[Scene difference descriptions]

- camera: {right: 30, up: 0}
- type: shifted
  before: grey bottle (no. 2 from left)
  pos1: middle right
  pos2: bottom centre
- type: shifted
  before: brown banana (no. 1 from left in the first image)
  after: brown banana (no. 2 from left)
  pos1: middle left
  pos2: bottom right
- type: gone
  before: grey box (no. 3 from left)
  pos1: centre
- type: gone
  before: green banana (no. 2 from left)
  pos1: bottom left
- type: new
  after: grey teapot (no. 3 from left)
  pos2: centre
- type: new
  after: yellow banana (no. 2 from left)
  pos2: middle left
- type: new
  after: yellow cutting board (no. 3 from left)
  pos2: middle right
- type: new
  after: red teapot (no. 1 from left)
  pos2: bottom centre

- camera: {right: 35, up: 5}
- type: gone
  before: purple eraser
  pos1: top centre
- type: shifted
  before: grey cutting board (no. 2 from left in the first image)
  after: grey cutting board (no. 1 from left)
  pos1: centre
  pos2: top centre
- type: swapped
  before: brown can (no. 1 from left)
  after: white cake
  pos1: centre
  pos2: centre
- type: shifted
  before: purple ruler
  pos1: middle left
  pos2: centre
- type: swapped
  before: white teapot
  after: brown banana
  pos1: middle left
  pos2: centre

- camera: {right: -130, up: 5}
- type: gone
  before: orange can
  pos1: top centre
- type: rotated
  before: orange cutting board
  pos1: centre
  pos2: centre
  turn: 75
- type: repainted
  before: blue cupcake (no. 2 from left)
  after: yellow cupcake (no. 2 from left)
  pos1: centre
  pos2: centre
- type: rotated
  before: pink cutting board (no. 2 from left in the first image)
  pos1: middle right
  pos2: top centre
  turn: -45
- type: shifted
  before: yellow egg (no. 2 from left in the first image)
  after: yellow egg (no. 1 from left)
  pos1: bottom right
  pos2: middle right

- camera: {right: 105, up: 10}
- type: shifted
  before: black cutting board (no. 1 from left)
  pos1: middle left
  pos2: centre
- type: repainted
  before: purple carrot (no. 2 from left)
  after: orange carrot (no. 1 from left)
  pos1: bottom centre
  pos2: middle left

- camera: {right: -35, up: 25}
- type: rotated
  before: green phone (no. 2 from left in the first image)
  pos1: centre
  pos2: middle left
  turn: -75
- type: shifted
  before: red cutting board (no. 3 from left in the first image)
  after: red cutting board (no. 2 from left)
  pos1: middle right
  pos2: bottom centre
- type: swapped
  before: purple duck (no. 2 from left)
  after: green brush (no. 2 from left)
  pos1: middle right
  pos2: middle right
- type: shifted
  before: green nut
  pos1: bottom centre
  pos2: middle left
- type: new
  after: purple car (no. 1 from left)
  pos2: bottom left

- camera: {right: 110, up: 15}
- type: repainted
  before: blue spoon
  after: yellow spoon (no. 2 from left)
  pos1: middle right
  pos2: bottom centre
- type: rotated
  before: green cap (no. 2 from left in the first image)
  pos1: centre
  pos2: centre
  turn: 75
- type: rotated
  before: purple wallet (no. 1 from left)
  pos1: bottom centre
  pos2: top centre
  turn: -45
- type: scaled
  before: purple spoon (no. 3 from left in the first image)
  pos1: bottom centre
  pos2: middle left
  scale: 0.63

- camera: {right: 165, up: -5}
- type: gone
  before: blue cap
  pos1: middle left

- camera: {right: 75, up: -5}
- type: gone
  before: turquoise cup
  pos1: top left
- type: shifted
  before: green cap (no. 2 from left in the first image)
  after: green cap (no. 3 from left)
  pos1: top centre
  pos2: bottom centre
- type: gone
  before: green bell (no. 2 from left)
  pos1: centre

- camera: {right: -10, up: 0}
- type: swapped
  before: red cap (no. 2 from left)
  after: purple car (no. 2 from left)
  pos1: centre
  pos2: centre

Task brief: One stretch of the lines above is wanted, from the line that contains "after: grey teapot (no. 3 from left)" through the line that contains "after: red teapot (no. 1 from left)". Output it exactly.

Task output:
  after: grey teapot (no. 3 from left)
  pos2: centre
- type: new
  after: yellow banana (no. 2 from left)
  pos2: middle left
- type: new
  after: yellow cutting board (no. 3 from left)
  pos2: middle right
- type: new
  after: red teapot (no. 1 from left)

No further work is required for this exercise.